*** Opening of INPUT RECORDS ***

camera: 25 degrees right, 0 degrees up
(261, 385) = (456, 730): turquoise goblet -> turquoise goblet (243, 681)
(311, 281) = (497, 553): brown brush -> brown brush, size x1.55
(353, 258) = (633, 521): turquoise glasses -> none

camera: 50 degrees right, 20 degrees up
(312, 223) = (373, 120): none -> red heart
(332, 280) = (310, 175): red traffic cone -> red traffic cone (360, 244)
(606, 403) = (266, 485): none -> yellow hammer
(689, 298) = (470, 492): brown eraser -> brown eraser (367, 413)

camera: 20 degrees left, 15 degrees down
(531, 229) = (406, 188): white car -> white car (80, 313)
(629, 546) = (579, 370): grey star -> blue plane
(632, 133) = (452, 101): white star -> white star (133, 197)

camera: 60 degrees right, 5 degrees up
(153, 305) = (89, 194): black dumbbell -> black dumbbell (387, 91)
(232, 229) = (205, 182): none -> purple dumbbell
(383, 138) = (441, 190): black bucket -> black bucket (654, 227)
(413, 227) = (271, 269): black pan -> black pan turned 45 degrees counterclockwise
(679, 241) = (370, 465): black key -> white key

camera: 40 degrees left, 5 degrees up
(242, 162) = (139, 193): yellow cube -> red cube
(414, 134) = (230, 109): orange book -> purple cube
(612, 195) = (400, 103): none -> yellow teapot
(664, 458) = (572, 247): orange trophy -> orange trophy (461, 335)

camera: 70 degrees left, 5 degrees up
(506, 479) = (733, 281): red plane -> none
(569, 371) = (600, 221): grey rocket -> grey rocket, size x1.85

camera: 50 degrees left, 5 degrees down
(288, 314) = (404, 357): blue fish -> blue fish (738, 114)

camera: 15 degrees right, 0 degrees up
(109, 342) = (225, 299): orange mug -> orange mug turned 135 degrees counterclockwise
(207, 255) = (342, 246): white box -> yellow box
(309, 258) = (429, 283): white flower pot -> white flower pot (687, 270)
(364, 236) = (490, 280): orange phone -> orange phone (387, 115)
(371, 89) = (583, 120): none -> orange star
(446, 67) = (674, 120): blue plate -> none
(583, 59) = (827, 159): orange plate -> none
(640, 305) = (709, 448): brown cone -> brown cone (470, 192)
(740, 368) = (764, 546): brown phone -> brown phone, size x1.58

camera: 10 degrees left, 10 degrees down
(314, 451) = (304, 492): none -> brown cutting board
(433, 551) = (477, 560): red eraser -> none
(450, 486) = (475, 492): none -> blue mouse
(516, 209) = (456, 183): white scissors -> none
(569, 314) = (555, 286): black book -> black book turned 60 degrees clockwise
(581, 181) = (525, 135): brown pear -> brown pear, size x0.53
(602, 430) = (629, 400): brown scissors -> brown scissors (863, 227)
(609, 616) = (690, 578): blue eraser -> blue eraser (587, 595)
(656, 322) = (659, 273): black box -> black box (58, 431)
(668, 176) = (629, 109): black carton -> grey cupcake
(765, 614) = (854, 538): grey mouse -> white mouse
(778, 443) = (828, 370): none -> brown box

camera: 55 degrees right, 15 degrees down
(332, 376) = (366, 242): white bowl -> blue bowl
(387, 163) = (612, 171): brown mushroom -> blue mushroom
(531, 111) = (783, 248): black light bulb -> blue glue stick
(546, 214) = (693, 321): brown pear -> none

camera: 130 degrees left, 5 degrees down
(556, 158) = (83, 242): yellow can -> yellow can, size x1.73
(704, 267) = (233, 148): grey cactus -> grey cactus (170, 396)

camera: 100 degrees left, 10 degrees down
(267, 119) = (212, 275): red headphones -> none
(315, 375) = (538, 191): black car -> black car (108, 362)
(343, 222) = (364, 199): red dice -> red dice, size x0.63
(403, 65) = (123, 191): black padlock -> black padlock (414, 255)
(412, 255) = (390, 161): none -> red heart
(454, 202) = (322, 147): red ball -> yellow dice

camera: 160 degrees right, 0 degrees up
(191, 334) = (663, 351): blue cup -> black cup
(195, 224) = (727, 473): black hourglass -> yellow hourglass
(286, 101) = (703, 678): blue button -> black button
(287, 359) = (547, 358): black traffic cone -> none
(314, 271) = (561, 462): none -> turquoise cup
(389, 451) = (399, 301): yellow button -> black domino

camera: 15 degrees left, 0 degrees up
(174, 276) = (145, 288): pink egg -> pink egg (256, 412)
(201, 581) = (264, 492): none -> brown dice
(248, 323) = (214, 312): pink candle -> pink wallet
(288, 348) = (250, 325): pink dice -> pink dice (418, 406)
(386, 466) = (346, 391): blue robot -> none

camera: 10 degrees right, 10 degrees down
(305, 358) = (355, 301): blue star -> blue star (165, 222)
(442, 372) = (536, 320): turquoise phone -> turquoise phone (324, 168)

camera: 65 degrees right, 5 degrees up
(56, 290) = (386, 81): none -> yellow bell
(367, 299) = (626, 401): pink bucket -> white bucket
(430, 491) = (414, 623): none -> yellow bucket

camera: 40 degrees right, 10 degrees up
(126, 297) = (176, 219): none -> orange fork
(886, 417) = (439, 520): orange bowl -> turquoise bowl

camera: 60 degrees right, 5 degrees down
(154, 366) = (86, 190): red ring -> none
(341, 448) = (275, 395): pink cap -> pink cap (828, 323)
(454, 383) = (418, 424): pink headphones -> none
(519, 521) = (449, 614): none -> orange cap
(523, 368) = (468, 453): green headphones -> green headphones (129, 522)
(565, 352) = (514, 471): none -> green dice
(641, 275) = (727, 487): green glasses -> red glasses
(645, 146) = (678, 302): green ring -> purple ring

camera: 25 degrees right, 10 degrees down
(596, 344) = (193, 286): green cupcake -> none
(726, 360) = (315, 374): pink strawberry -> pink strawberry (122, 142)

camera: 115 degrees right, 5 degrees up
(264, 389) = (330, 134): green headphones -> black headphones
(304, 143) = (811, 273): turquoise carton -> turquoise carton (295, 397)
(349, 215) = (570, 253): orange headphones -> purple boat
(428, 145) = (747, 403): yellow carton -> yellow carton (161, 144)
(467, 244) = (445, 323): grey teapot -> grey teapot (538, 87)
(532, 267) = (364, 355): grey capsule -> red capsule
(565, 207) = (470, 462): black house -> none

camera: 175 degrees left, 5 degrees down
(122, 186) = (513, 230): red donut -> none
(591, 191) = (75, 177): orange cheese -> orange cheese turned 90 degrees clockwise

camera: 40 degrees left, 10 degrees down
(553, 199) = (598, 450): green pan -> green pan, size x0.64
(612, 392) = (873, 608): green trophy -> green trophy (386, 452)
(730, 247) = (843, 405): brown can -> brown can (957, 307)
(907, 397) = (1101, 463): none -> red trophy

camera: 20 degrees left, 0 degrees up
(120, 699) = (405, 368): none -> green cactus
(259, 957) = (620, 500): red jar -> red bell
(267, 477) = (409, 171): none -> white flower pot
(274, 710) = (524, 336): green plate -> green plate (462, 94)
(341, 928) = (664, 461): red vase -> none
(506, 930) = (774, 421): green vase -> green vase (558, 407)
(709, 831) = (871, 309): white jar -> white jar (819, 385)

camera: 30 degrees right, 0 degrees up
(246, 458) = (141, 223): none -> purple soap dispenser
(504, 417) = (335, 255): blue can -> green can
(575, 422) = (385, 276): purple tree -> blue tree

*** Close of INPUT RECORDS ***

**WORK TO BE COMPLETED**
After locating the line holding "(629, 546) = (579, 370): grey" above, output exactly that line and every line after it through the line holding "camera: 40 degrees left, 5 degrees up". Include nothing else.

**OUTPUT OF THE EXERCISE**
(629, 546) = (579, 370): grey star -> blue plane
(632, 133) = (452, 101): white star -> white star (133, 197)

camera: 60 degrees right, 5 degrees up
(153, 305) = (89, 194): black dumbbell -> black dumbbell (387, 91)
(232, 229) = (205, 182): none -> purple dumbbell
(383, 138) = (441, 190): black bucket -> black bucket (654, 227)
(413, 227) = (271, 269): black pan -> black pan turned 45 degrees counterclockwise
(679, 241) = (370, 465): black key -> white key

camera: 40 degrees left, 5 degrees up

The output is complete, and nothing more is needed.